━━━ Entries shown

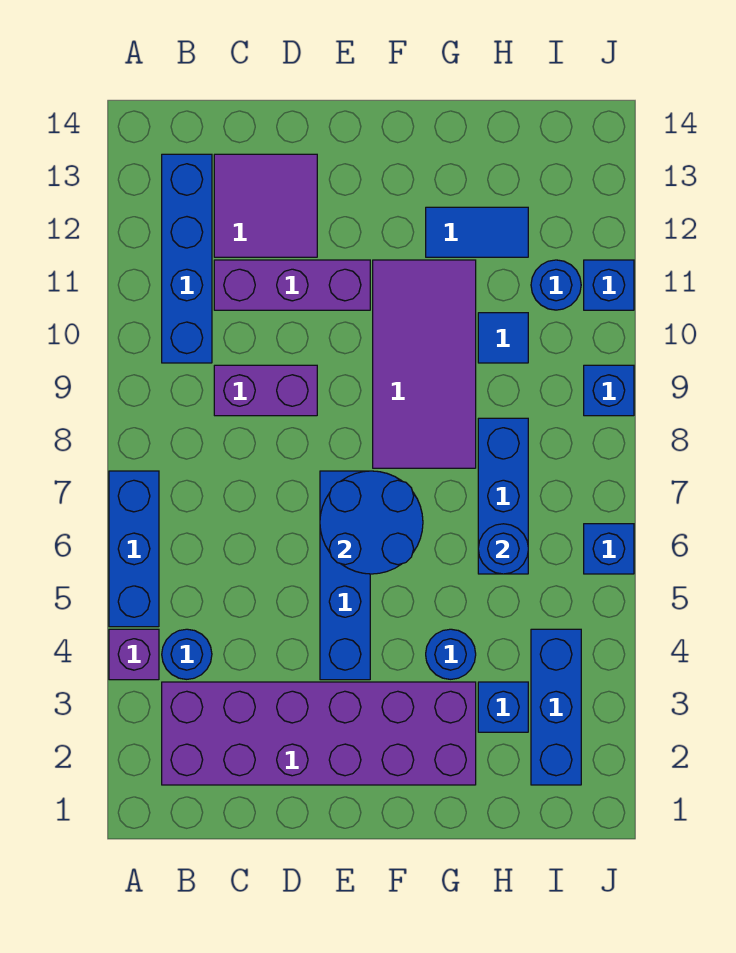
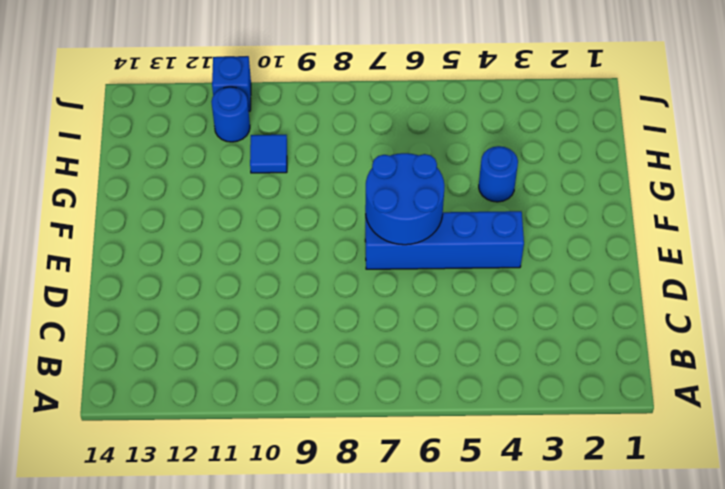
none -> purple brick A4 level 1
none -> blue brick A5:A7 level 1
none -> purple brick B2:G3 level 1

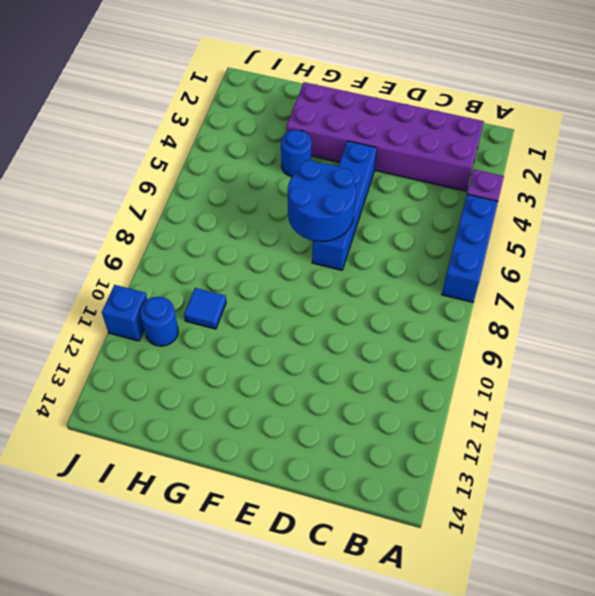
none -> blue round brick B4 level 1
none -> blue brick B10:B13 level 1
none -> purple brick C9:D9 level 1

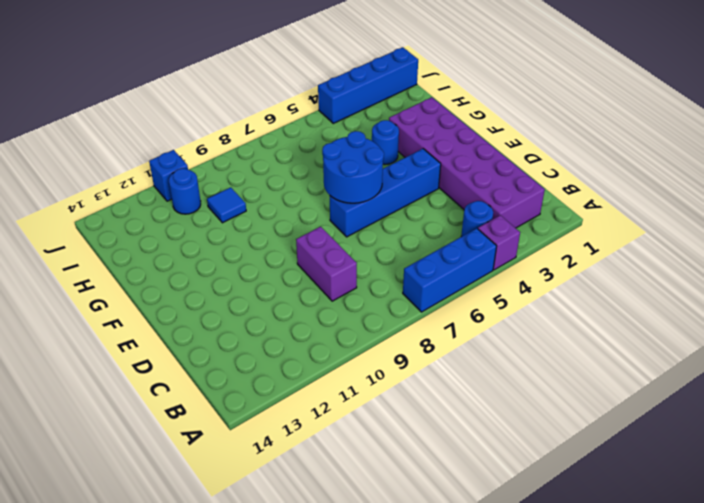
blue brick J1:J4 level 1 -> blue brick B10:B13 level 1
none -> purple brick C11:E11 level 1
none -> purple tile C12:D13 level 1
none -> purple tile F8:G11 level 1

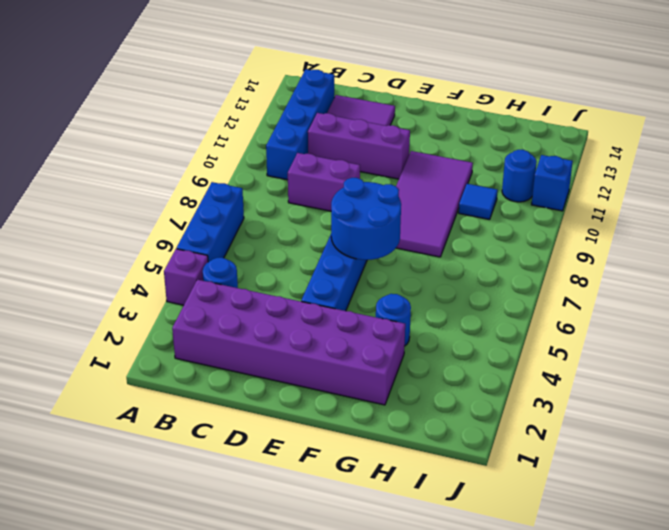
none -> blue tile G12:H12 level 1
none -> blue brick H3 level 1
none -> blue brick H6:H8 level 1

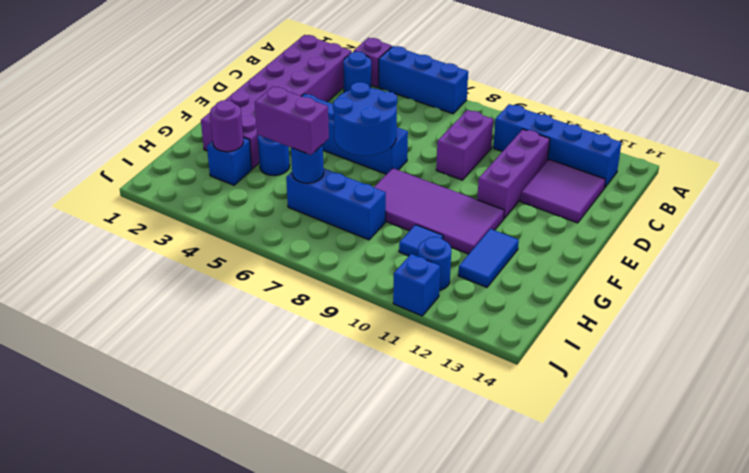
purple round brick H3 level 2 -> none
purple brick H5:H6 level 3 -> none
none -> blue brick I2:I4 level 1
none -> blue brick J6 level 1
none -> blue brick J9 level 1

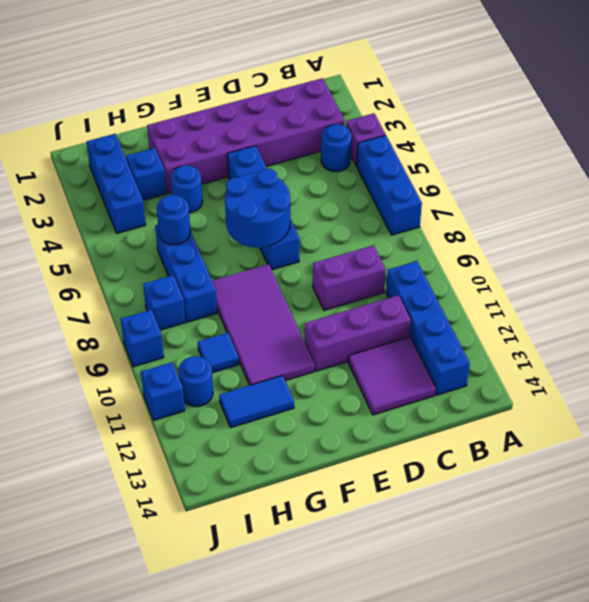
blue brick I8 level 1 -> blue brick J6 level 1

━━━━━━
━━━ Entries shown

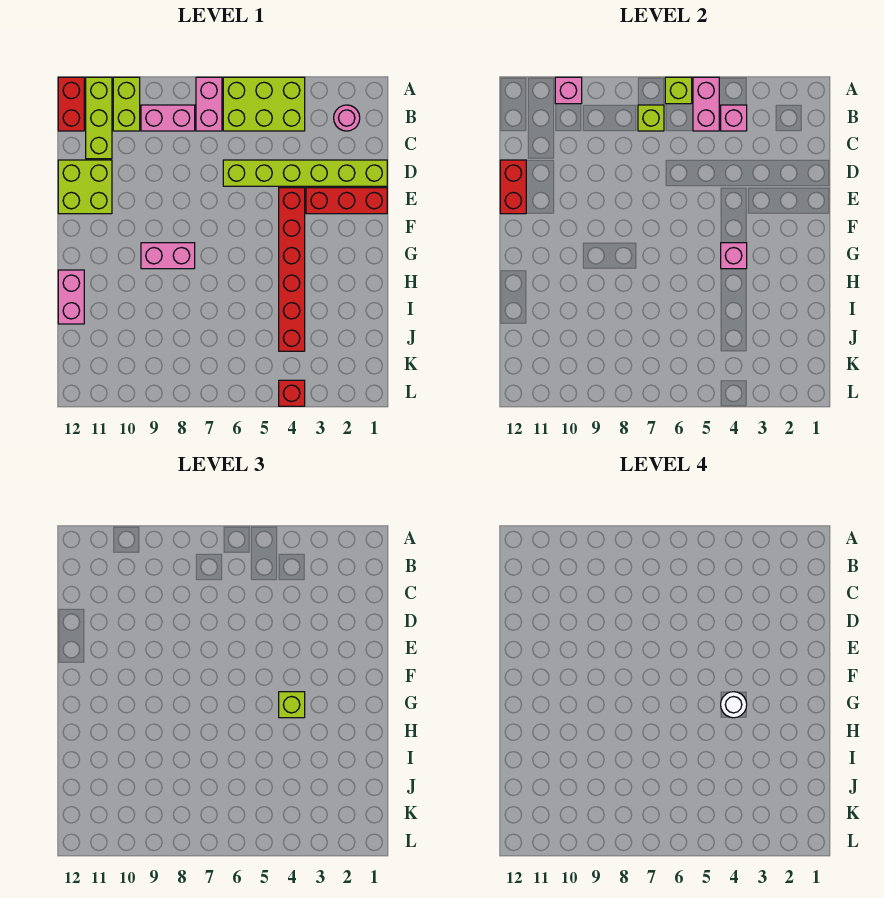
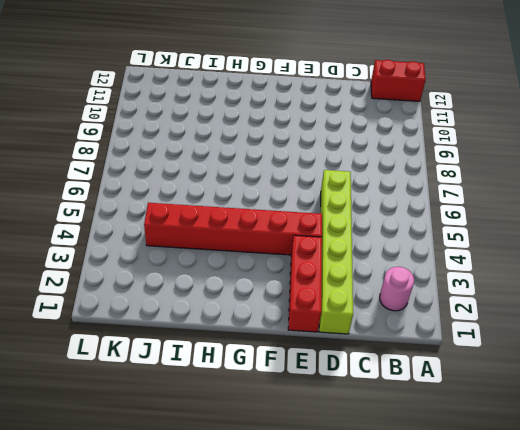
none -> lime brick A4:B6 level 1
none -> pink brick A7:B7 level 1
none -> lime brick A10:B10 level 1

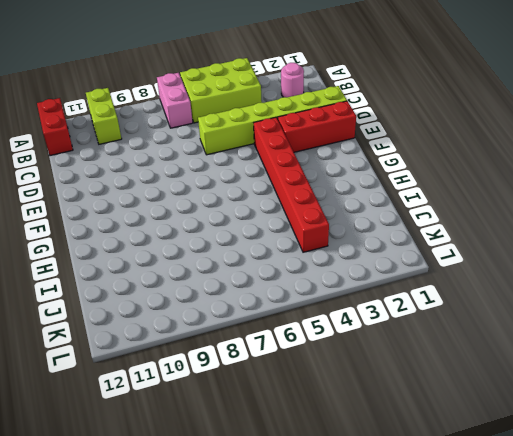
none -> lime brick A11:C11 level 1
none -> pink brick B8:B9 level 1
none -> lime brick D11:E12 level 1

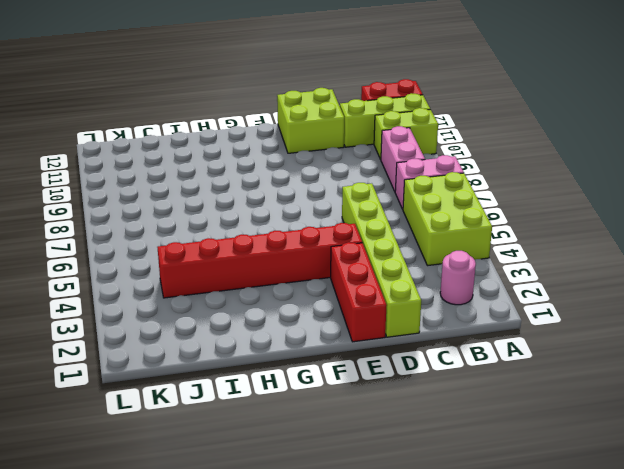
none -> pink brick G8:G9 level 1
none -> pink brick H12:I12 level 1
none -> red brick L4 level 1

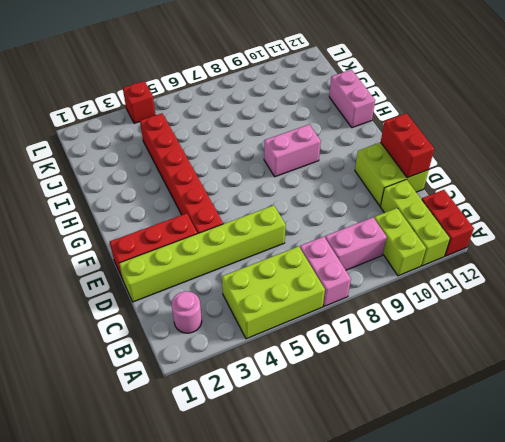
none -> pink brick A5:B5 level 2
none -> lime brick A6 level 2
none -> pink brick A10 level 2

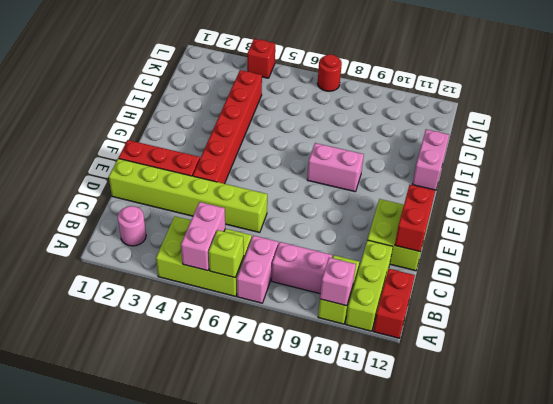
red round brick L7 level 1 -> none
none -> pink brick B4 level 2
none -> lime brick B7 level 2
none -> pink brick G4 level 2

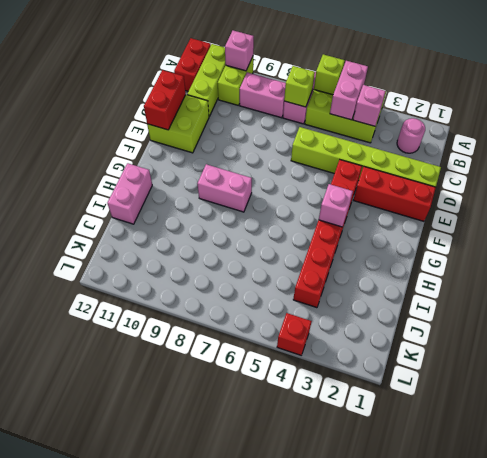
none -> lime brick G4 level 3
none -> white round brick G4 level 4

━━━━━━
━━━ Entries shown

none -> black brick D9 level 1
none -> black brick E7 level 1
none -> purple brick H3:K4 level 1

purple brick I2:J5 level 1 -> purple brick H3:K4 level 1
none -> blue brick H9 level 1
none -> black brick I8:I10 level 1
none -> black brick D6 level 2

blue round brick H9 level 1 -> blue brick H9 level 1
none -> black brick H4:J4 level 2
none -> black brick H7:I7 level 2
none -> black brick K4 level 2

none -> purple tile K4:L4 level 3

━━━━━━

Your task
What belongs in the answer is each line from the listing above that contains "lime".

Task response
none -> lime brick A4:B6 level 1
none -> lime brick A10:B10 level 1
none -> lime brick A11:C11 level 1
none -> lime brick D11:E12 level 1
none -> lime brick A6 level 2
none -> lime brick B7 level 2
none -> lime brick G4 level 3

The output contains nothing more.